++++ MATERIAL TO PROCESS
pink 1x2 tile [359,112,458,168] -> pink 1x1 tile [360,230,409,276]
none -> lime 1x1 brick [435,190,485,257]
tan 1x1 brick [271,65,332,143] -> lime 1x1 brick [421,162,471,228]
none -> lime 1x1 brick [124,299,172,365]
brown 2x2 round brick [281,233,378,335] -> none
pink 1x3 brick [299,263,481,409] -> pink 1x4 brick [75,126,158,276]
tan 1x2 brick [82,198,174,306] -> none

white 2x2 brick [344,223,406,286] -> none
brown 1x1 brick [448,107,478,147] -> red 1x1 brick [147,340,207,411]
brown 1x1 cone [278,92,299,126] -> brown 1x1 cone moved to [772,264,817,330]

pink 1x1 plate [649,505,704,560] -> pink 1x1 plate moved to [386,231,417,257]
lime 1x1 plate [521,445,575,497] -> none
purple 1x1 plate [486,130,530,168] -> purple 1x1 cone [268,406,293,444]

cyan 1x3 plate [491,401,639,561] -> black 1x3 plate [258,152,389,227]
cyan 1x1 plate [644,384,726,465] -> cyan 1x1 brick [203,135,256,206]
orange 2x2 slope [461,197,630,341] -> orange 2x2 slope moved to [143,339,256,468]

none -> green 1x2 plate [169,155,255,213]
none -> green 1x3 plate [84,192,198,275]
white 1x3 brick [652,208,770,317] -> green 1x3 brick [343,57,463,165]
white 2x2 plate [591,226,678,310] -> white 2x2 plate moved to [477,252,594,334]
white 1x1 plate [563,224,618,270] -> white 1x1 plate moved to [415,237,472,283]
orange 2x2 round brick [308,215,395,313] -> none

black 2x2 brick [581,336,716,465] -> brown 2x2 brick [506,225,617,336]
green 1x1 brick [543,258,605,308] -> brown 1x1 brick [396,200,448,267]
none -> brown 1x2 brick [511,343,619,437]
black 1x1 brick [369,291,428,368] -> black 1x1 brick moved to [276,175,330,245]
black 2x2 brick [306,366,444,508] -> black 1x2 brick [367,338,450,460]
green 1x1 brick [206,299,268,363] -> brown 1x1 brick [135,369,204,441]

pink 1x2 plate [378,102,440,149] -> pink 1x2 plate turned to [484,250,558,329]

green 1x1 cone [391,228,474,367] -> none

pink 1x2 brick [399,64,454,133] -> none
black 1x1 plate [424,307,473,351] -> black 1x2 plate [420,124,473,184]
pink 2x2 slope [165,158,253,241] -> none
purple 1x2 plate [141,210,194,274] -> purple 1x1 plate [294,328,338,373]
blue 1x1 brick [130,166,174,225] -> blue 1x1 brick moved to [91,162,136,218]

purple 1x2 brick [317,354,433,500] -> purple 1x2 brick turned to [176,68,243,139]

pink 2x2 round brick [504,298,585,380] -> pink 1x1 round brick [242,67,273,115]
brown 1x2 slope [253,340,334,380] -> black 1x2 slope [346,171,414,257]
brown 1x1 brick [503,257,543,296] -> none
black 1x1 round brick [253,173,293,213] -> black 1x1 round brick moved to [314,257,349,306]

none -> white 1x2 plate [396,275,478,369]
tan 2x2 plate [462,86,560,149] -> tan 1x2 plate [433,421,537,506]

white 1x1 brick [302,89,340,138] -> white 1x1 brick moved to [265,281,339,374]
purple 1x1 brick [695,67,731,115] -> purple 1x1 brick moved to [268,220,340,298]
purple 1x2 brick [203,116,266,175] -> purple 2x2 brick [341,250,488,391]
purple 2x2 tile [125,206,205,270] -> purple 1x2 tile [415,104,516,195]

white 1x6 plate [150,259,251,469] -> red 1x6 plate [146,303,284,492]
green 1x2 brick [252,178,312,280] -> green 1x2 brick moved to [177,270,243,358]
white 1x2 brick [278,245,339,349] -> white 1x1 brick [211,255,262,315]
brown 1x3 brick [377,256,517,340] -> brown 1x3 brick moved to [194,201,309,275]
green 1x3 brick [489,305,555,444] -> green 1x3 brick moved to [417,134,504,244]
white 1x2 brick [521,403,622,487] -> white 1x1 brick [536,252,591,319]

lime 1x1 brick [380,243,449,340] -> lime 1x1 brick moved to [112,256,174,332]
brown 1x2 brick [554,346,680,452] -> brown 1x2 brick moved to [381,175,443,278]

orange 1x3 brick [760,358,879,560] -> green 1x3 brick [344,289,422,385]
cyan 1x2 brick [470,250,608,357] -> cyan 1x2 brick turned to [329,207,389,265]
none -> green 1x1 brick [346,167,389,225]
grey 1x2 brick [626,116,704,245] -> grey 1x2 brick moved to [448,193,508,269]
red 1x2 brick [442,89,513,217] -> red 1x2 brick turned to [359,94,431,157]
++++++++
[WHAT TO WORK ON]
Select every line above that contains the word "cone", and copy it.

[SOLUTION TO THE PROBLEM]
brown 1x1 cone [278,92,299,126] -> brown 1x1 cone moved to [772,264,817,330]
purple 1x1 plate [486,130,530,168] -> purple 1x1 cone [268,406,293,444]
green 1x1 cone [391,228,474,367] -> none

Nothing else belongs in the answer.